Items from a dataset

-- Opening Marker --

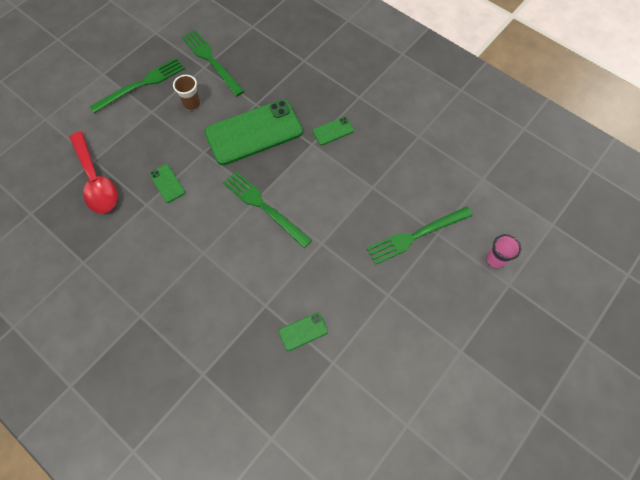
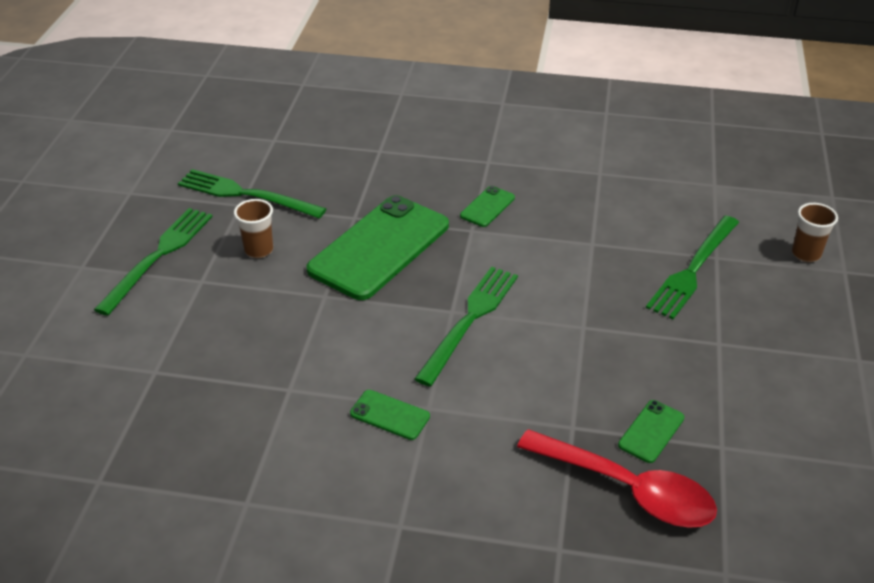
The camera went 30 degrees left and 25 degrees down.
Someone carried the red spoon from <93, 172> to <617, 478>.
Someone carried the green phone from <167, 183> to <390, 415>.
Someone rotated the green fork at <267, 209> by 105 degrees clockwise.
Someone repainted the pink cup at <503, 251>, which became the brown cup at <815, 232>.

-- Closing Marker --

■ **Task to complete**
Retype each record exactly as it stands, but do not include the pictures.

■ **Result for this task**
The camera went 30 degrees left and 25 degrees down.
Someone carried the red spoon from <93, 172> to <617, 478>.
Someone carried the green phone from <167, 183> to <390, 415>.
Someone rotated the green fork at <267, 209> by 105 degrees clockwise.
Someone repainted the pink cup at <503, 251>, which became the brown cup at <815, 232>.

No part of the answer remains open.